Records provided:
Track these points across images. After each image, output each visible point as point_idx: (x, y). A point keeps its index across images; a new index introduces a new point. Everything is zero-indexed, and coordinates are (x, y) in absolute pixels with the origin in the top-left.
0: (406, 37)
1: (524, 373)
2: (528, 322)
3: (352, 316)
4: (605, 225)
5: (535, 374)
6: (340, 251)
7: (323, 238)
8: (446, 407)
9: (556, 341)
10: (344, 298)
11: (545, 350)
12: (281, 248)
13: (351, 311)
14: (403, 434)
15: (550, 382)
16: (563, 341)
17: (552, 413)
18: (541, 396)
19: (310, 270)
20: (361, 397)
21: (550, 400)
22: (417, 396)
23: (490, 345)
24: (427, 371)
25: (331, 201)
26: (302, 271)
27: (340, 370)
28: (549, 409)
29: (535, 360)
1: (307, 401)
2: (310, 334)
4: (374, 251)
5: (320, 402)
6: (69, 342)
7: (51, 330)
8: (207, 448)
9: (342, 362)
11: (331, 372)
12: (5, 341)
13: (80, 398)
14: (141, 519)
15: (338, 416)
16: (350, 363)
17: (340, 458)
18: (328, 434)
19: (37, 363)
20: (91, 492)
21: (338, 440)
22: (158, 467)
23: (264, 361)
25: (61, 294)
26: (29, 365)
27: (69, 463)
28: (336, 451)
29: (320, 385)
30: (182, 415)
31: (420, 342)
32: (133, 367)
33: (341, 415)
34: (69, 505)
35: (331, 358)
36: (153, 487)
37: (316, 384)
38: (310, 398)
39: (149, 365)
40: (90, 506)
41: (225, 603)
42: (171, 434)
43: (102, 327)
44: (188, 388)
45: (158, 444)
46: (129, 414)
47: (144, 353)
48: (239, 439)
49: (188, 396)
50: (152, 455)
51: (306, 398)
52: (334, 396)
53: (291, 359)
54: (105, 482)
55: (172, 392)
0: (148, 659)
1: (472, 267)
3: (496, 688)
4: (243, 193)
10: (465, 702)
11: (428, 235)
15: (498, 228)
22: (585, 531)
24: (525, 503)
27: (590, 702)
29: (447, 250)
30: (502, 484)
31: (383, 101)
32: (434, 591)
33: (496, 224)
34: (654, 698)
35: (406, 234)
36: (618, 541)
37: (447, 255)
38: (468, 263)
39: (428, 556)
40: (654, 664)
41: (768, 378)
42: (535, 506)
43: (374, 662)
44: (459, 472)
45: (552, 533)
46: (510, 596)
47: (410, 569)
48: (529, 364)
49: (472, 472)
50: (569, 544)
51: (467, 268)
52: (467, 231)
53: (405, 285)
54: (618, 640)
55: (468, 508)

Task: Rewrite all of the rows above, substituting "upper-left" for every occurrence of "top-left" and leaving everything else unchanged.

Exercise response:
Track these points across images. After each image, output each visible point as point_idx: (x, y). A point keeps its index across images; a new index introduces a new point. Everything is zero-indexed, and coordinates are (x, y) in absolute pixels with the origin in the upper-left.
0: (406, 37)
1: (524, 373)
2: (528, 322)
3: (352, 316)
4: (605, 225)
5: (535, 374)
6: (340, 251)
7: (323, 238)
8: (446, 407)
9: (556, 341)
10: (344, 298)
11: (545, 350)
12: (281, 248)
13: (351, 311)
14: (403, 434)
15: (550, 382)
16: (563, 341)
17: (552, 413)
18: (541, 396)
19: (310, 270)
20: (361, 397)
21: (550, 400)
22: (417, 396)
23: (490, 345)
24: (427, 371)
25: (331, 201)
26: (302, 271)
27: (340, 370)
28: (549, 409)
29: (535, 360)
1: (307, 401)
2: (310, 334)
4: (374, 251)
5: (320, 402)
6: (69, 342)
7: (51, 330)
8: (207, 448)
9: (342, 362)
11: (331, 372)
12: (5, 341)
13: (80, 398)
14: (141, 519)
15: (338, 416)
16: (350, 363)
17: (340, 458)
18: (328, 434)
19: (37, 363)
20: (91, 492)
21: (338, 440)
22: (158, 467)
23: (264, 361)
25: (61, 294)
26: (29, 365)
27: (69, 463)
28: (336, 451)
29: (320, 385)
30: (182, 415)
31: (420, 342)
32: (133, 367)
33: (341, 415)
34: (69, 505)
35: (331, 358)
36: (153, 487)
37: (316, 384)
38: (310, 398)
39: (149, 365)
40: (90, 506)
41: (225, 603)
42: (171, 434)
43: (102, 327)
44: (188, 388)
45: (158, 444)
46: (129, 414)
47: (144, 353)
48: (239, 439)
49: (188, 396)
50: (152, 455)
51: (306, 398)
52: (334, 396)
53: (291, 359)
54: (105, 482)
55: (172, 392)
0: (148, 659)
1: (472, 267)
3: (496, 688)
4: (243, 193)
10: (465, 702)
11: (428, 235)
15: (498, 228)
22: (585, 531)
24: (525, 503)
27: (590, 702)
29: (447, 250)
30: (502, 484)
31: (383, 101)
32: (434, 591)
33: (496, 224)
34: (654, 698)
35: (406, 234)
36: (618, 541)
37: (447, 255)
38: (468, 263)
39: (428, 556)
40: (654, 664)
41: (768, 378)
42: (535, 506)
43: (374, 662)
44: (459, 472)
45: (552, 533)
46: (510, 596)
47: (410, 569)
48: (529, 364)
49: (472, 472)
50: (569, 544)
51: (467, 268)
52: (467, 231)
53: (405, 285)
54: (618, 640)
55: (468, 508)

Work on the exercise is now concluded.